• What you need to do: Every entry that follows is to be duplicated exactly.

• Provided material:
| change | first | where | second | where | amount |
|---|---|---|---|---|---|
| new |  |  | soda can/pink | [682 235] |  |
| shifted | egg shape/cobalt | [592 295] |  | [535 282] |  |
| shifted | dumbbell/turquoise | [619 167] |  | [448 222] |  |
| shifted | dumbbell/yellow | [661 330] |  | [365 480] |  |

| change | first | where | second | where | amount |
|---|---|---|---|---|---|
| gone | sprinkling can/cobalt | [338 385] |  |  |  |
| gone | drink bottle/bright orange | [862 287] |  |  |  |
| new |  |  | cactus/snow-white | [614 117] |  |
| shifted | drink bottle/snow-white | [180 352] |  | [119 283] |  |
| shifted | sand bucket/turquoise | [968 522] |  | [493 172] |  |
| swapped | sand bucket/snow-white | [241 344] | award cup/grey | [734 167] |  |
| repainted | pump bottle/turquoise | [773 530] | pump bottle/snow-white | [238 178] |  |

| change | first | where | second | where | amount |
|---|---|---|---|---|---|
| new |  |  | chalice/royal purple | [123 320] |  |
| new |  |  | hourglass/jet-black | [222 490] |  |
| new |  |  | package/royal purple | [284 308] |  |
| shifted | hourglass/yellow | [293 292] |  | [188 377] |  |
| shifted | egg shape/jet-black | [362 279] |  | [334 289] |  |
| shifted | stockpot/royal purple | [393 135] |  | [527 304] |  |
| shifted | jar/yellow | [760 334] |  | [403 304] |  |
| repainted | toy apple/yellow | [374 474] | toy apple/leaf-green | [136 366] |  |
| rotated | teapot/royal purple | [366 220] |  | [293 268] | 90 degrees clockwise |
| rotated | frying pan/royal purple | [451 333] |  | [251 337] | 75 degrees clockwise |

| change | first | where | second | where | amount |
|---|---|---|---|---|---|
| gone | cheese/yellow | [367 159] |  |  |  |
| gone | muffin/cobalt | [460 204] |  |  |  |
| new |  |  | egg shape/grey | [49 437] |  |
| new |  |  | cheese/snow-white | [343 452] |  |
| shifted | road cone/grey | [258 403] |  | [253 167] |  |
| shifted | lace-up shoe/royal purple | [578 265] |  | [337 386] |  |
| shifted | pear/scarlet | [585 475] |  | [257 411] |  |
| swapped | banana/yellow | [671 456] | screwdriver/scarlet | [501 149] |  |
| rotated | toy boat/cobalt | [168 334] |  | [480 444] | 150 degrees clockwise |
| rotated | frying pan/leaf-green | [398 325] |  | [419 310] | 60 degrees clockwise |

• Exercise answer:
| change | first | where | second | where | amount |
|---|---|---|---|---|---|
| new |  |  | soda can/pink | [682 235] |  |
| shifted | egg shape/cobalt | [592 295] |  | [535 282] |  |
| shifted | dumbbell/turquoise | [619 167] |  | [448 222] |  |
| shifted | dumbbell/yellow | [661 330] |  | [365 480] |  |

| change | first | where | second | where | amount |
|---|---|---|---|---|---|
| gone | sprinkling can/cobalt | [338 385] |  |  |  |
| gone | drink bottle/bright orange | [862 287] |  |  |  |
| new |  |  | cactus/snow-white | [614 117] |  |
| shifted | drink bottle/snow-white | [180 352] |  | [119 283] |  |
| shifted | sand bucket/turquoise | [968 522] |  | [493 172] |  |
| swapped | sand bucket/snow-white | [241 344] | award cup/grey | [734 167] |  |
| repainted | pump bottle/turquoise | [773 530] | pump bottle/snow-white | [238 178] |  |

| change | first | where | second | where | amount |
|---|---|---|---|---|---|
| new |  |  | chalice/royal purple | [123 320] |  |
| new |  |  | hourglass/jet-black | [222 490] |  |
| new |  |  | package/royal purple | [284 308] |  |
| shifted | hourglass/yellow | [293 292] |  | [188 377] |  |
| shifted | egg shape/jet-black | [362 279] |  | [334 289] |  |
| shifted | stockpot/royal purple | [393 135] |  | [527 304] |  |
| shifted | jar/yellow | [760 334] |  | [403 304] |  |
| repainted | toy apple/yellow | [374 474] | toy apple/leaf-green | [136 366] |  |
| rotated | teapot/royal purple | [366 220] |  | [293 268] | 90 degrees clockwise |
| rotated | frying pan/royal purple | [451 333] |  | [251 337] | 75 degrees clockwise |

| change | first | where | second | where | amount |
|---|---|---|---|---|---|
| gone | cheese/yellow | [367 159] |  |  |  |
| gone | muffin/cobalt | [460 204] |  |  |  |
| new |  |  | egg shape/grey | [49 437] |  |
| new |  |  | cheese/snow-white | [343 452] |  |
| shifted | road cone/grey | [258 403] |  | [253 167] |  |
| shifted | lace-up shoe/royal purple | [578 265] |  | [337 386] |  |
| shifted | pear/scarlet | [585 475] |  | [257 411] |  |
| swapped | banana/yellow | [671 456] | screwdriver/scarlet | [501 149] |  |
| rotated | toy boat/cobalt | [168 334] |  | [480 444] | 150 degrees clockwise |
| rotated | frying pan/leaf-green | [398 325] |  | [419 310] | 60 degrees clockwise |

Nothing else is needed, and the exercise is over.